**About this exercise:** Find the word "pink" in the material below and gather every line that contains it.

**Raw data:**
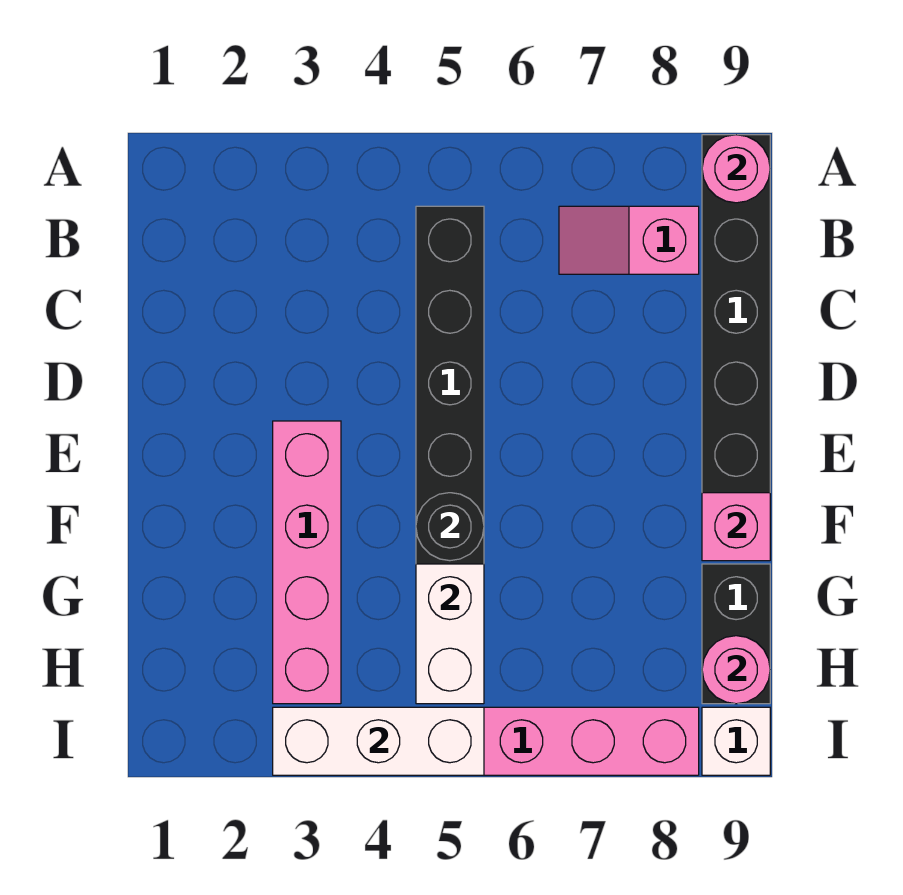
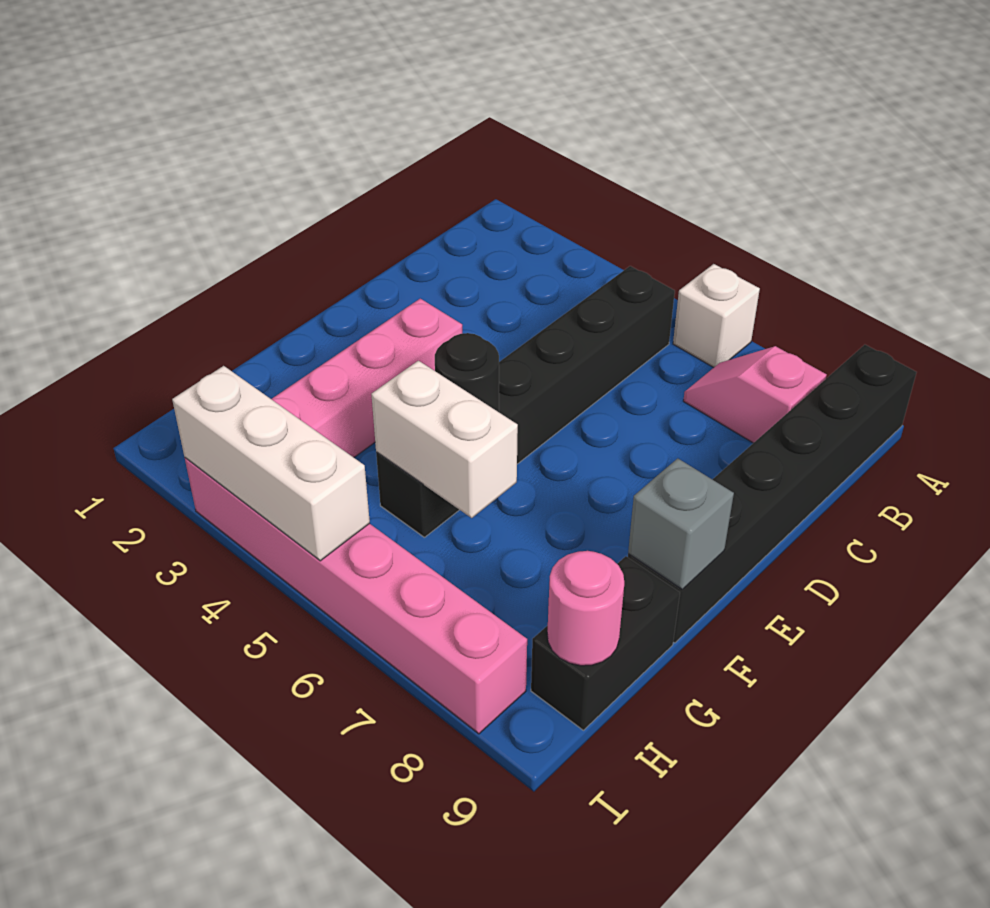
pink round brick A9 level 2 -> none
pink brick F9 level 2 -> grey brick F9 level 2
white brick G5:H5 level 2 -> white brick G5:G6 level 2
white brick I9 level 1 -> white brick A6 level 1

**Result for this exercise:**
pink round brick A9 level 2 -> none
pink brick F9 level 2 -> grey brick F9 level 2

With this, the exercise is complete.